Data for review »

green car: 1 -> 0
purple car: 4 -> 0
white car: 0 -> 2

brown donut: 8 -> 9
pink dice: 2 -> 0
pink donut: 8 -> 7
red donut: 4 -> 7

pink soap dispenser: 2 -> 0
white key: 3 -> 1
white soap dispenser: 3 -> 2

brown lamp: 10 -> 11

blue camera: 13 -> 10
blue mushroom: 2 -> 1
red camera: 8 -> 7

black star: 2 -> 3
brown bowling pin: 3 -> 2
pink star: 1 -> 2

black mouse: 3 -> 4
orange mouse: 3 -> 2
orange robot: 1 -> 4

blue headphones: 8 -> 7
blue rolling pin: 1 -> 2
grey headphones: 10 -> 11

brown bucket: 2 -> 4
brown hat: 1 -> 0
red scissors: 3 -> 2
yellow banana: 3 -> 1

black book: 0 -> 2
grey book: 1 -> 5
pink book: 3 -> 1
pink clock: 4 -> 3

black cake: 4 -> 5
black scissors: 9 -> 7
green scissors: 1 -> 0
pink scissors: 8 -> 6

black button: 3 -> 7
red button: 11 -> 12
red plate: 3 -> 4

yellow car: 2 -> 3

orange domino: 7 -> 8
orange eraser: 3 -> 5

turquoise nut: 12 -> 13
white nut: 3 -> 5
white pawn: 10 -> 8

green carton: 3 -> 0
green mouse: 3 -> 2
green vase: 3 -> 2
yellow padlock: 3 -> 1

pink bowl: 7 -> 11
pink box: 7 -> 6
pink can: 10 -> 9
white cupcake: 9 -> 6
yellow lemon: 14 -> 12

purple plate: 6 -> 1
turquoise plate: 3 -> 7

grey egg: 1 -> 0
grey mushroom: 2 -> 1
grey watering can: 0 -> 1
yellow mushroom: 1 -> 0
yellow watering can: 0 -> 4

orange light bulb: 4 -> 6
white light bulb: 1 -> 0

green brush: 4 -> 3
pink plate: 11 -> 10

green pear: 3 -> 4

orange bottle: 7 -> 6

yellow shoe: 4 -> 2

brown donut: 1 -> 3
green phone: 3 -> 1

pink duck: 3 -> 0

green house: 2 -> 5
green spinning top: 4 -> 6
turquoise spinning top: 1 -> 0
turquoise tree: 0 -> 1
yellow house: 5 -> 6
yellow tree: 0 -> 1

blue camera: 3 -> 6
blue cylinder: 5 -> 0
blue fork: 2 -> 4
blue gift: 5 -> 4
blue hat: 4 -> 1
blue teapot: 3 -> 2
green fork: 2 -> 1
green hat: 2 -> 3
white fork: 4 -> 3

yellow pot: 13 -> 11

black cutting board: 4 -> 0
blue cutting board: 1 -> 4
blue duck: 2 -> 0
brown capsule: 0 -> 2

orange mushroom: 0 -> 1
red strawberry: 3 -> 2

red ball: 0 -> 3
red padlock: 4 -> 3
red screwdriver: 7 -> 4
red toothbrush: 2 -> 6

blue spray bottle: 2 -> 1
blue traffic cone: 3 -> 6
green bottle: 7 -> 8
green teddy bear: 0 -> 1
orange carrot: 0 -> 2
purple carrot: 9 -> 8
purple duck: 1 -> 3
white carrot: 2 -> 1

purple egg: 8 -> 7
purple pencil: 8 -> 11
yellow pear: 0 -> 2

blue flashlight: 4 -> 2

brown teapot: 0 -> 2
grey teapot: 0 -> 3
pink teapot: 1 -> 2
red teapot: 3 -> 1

What to do » Pull every line containing the string "headphones" out of the data above and copy it.

Exercise answer »
blue headphones: 8 -> 7
grey headphones: 10 -> 11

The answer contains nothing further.